Restrict the output to the lines below starting at the one that contains "none -> blue 1x2 brick [581,347,729,479]" and ending at the one that contains "orange 1x3 brick [175,111,306,216] -> none", and restate them word for word, both ends included.

◆ ◆ ◆ ◆ ◆

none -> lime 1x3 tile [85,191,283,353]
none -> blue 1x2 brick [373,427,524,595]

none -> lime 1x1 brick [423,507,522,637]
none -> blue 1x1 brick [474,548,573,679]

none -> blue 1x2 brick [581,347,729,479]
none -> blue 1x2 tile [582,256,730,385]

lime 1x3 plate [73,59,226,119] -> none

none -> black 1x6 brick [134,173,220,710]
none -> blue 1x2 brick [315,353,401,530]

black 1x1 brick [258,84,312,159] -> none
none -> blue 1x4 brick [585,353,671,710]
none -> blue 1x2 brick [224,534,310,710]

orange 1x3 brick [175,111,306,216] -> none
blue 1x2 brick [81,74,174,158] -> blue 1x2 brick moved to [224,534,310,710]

◆ ◆ ◆ ◆ ◆

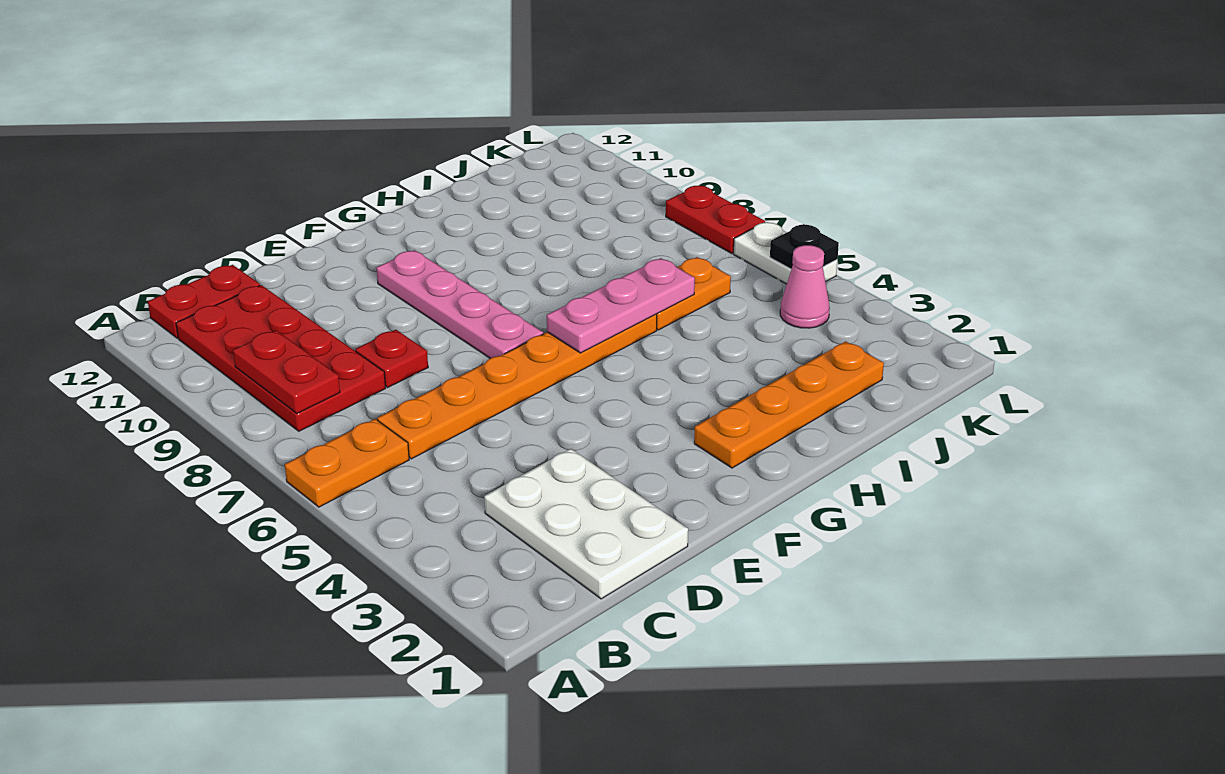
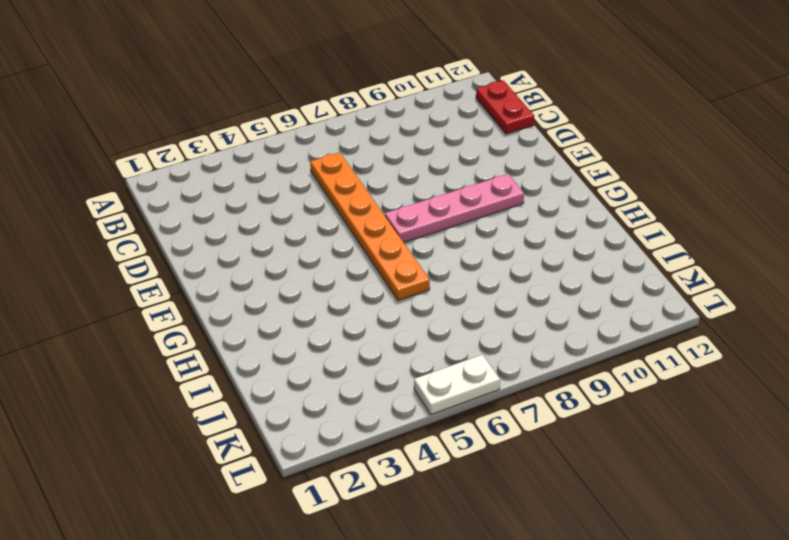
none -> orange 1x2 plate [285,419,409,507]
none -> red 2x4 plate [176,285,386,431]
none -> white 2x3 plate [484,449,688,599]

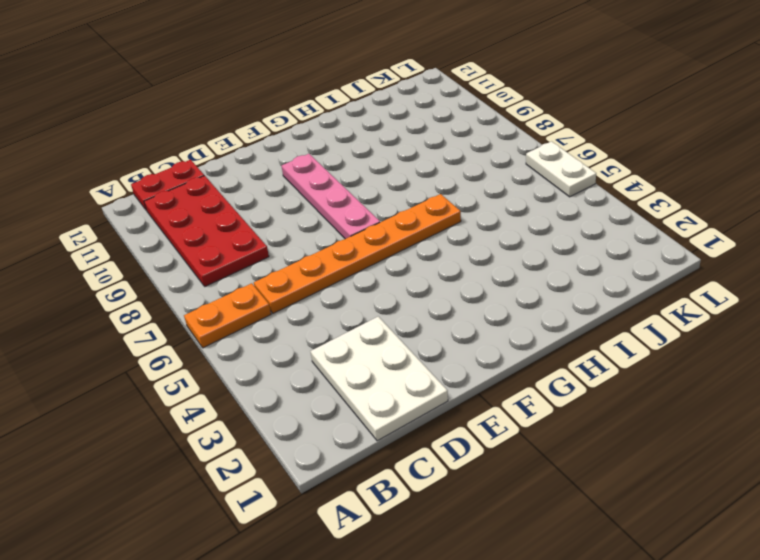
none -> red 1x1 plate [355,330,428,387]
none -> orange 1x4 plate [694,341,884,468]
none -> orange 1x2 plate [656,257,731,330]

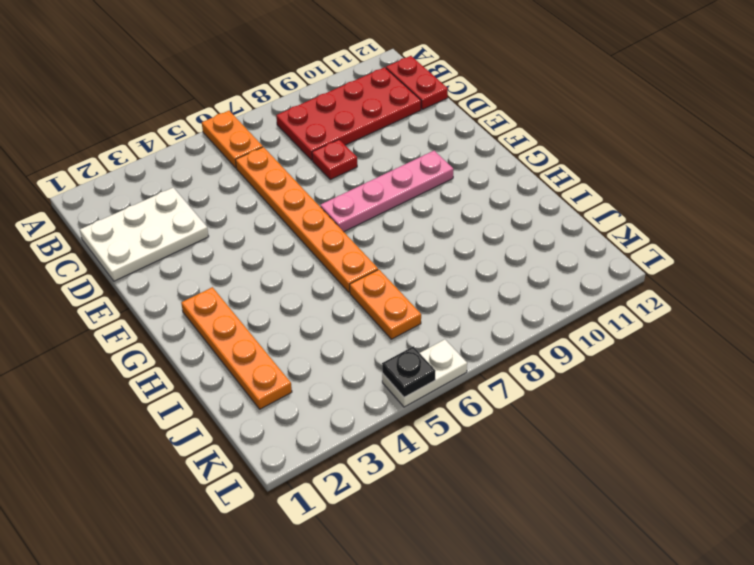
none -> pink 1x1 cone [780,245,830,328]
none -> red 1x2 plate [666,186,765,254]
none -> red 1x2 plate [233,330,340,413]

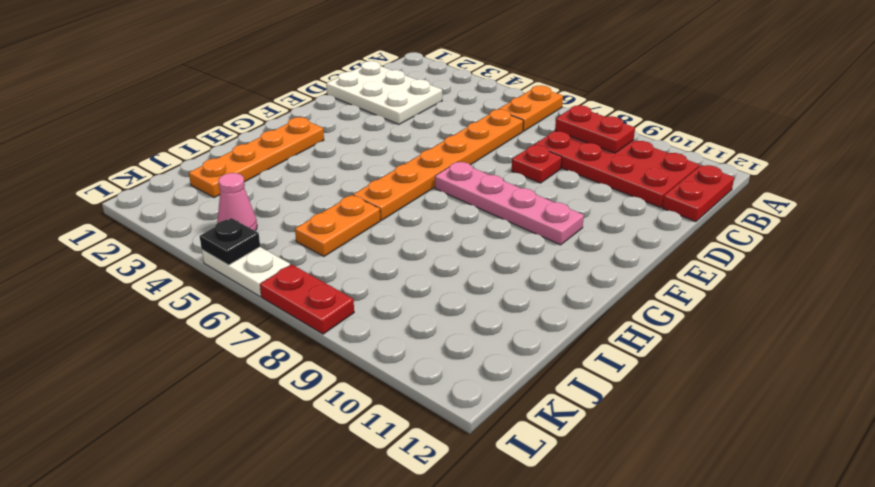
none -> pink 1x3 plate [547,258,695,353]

◆ ◆ ◆ ◆ ◆

*Solution for this exercise*
none -> blue 1x2 brick [581,347,729,479]
none -> blue 1x2 tile [582,256,730,385]

lime 1x3 plate [73,59,226,119] -> none

none -> black 1x6 brick [134,173,220,710]
none -> blue 1x2 brick [315,353,401,530]

black 1x1 brick [258,84,312,159] -> none
none -> blue 1x4 brick [585,353,671,710]
none -> blue 1x2 brick [224,534,310,710]

orange 1x3 brick [175,111,306,216] -> none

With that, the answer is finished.